▶ [DATASET CONTENT]

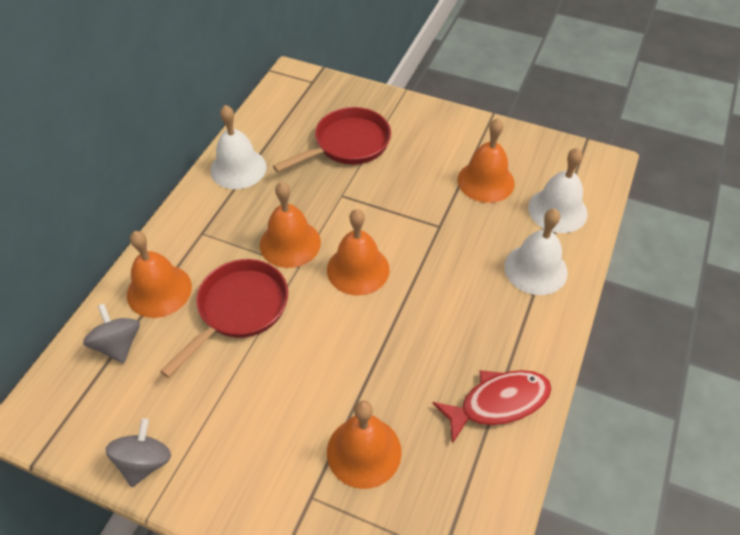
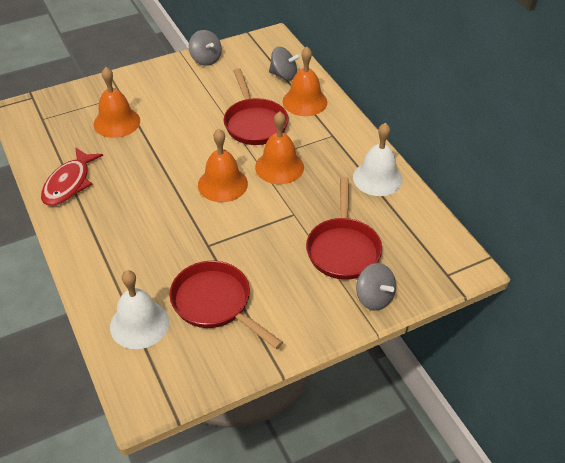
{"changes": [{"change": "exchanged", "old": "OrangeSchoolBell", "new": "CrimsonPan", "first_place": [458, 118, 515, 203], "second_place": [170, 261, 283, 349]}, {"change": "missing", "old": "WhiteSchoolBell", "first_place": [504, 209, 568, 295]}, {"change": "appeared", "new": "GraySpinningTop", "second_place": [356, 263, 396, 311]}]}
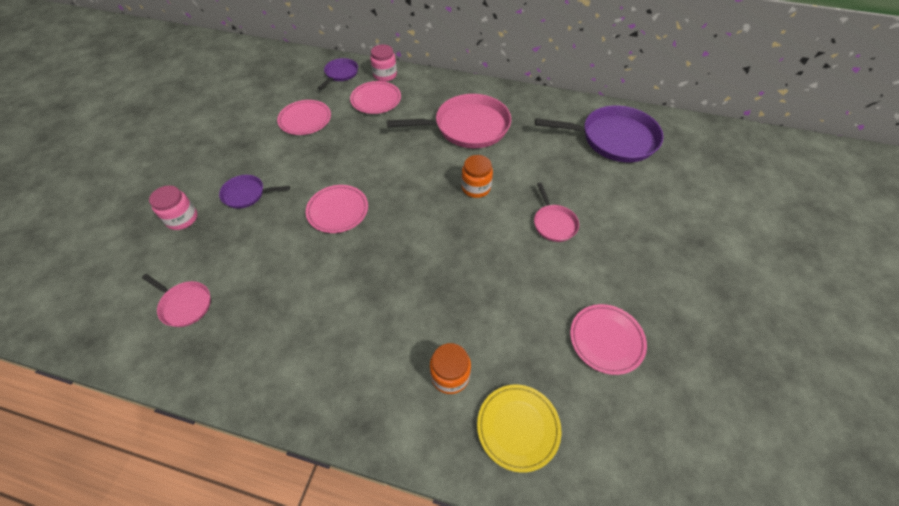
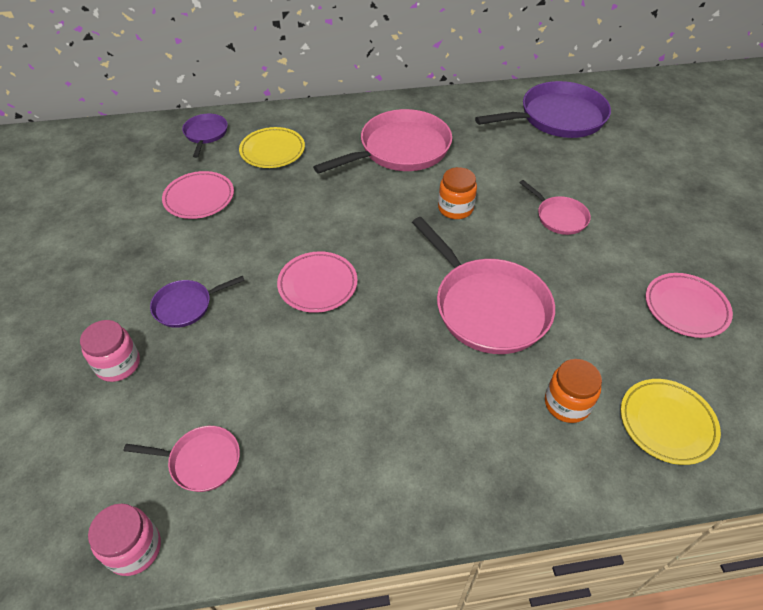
{"changes": [{"change": "relocated", "old": "RosePinkPreserveJar", "first_place": [370, 45, 397, 82], "second_place": [88, 503, 161, 576]}, {"change": "colour", "old": "RosePinkFlatDish", "new": "BrightYellowFlatDish", "first_place": [350, 81, 401, 114], "second_place": [239, 127, 305, 168]}, {"change": "appeared", "new": "RosePinkPan", "second_place": [412, 217, 555, 354]}]}
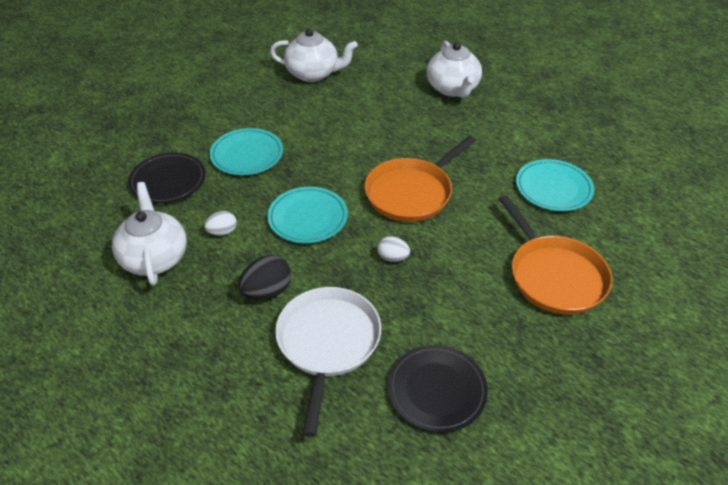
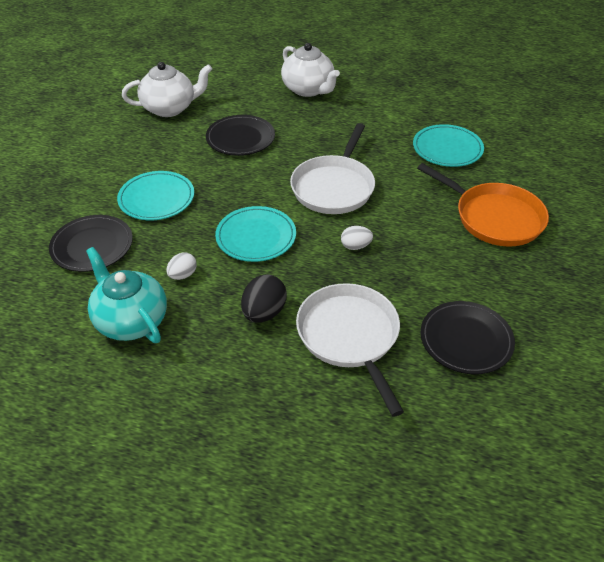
{"changes": [{"change": "colour", "old": "OrangePan", "new": "WhitePan", "first_place": [365, 136, 475, 222], "second_place": [290, 123, 375, 214]}, {"change": "colour", "old": "WhiteTeapot", "new": "TealTeapot", "first_place": [112, 182, 187, 286], "second_place": [86, 247, 167, 343]}, {"change": "appeared", "new": "JetBlackFlatDish", "second_place": [206, 115, 275, 156]}]}
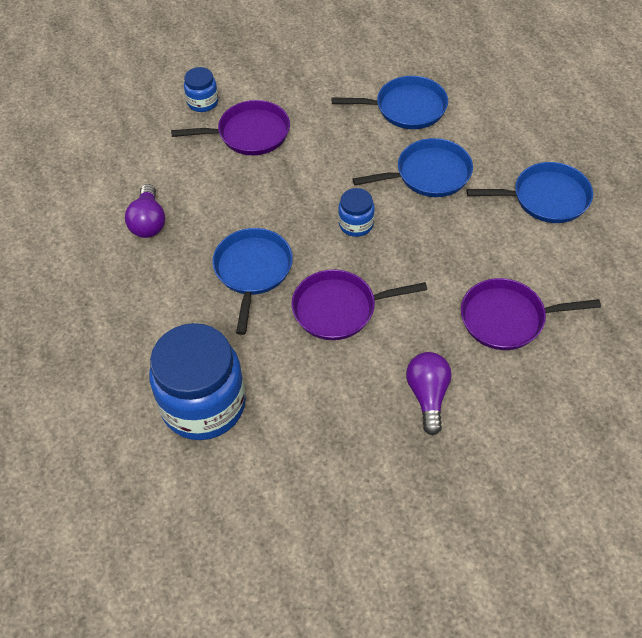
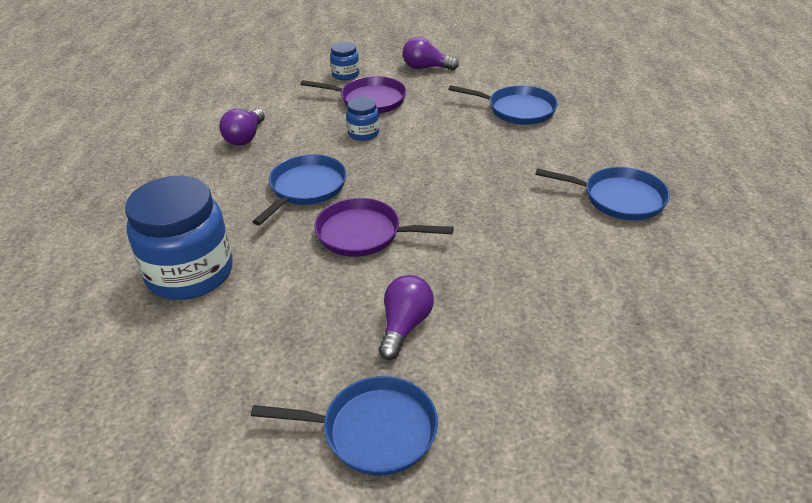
{"changes": [{"change": "relocated", "old": "RoyalBluePan", "first_place": [353, 138, 473, 197], "second_place": [251, 376, 438, 475]}, {"change": "relocated", "old": "RoyalBluePreserveJar", "first_place": [338, 188, 375, 237], "second_place": [346, 97, 379, 141]}, {"change": "missing", "old": "PurplePan", "first_place": [461, 278, 601, 350]}, {"change": "appeared", "new": "PurpleLightBulb", "second_place": [403, 37, 459, 70]}]}
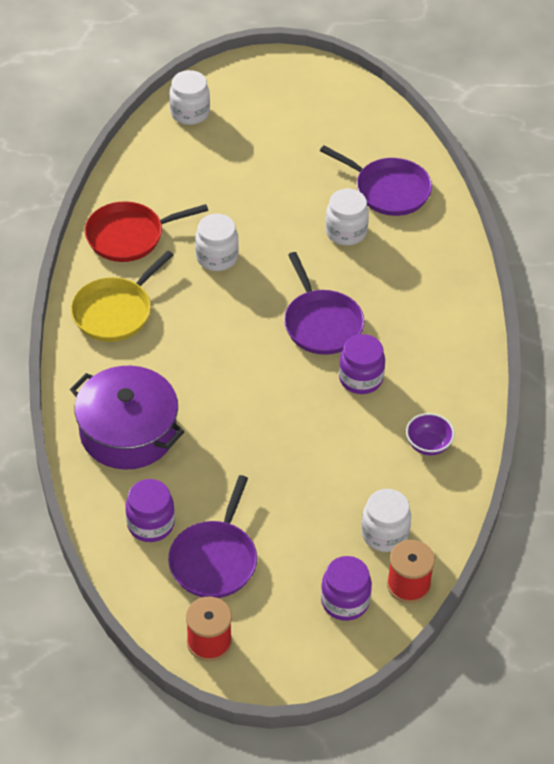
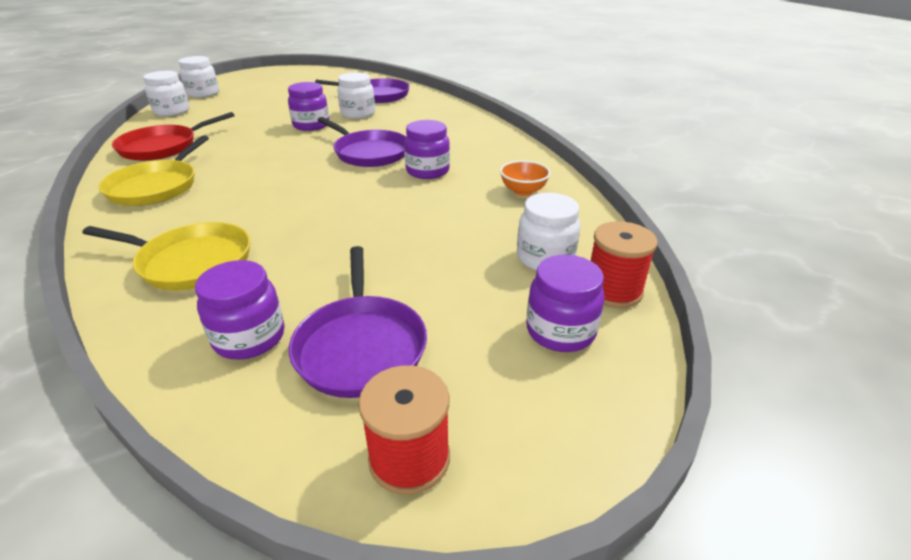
{"changes": [{"change": "relocated", "old": "WhitePreserveJar", "first_place": [195, 214, 239, 271], "second_place": [143, 71, 190, 116]}, {"change": "exchanged", "old": "PurplePot", "new": "BrightYellowPan", "first_place": [70, 366, 184, 470], "second_place": [82, 222, 251, 290]}, {"change": "colour", "old": "PurpleDeepDish", "new": "OrangeDeepDish", "first_place": [406, 413, 455, 455], "second_place": [500, 160, 551, 196]}, {"change": "appeared", "new": "PurplePreserveJar", "second_place": [288, 82, 329, 131]}]}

▶ [INSTRUCTIONS FOR THE TASK]
Among the lines above, return those that contain the string "missing".

▶ [EXERCISE RESULT]
{"changes": [{"change": "exchanged", "old": "OrangeSchoolBell", "new": "CrimsonPan", "first_place": [458, 118, 515, 203], "second_place": [170, 261, 283, 349]}, {"change": "missing", "old": "WhiteSchoolBell", "first_place": [504, 209, 568, 295]}, {"change": "appeared", "new": "GraySpinningTop", "second_place": [356, 263, 396, 311]}]}
{"changes": [{"change": "relocated", "old": "RoyalBluePan", "first_place": [353, 138, 473, 197], "second_place": [251, 376, 438, 475]}, {"change": "relocated", "old": "RoyalBluePreserveJar", "first_place": [338, 188, 375, 237], "second_place": [346, 97, 379, 141]}, {"change": "missing", "old": "PurplePan", "first_place": [461, 278, 601, 350]}, {"change": "appeared", "new": "PurpleLightBulb", "second_place": [403, 37, 459, 70]}]}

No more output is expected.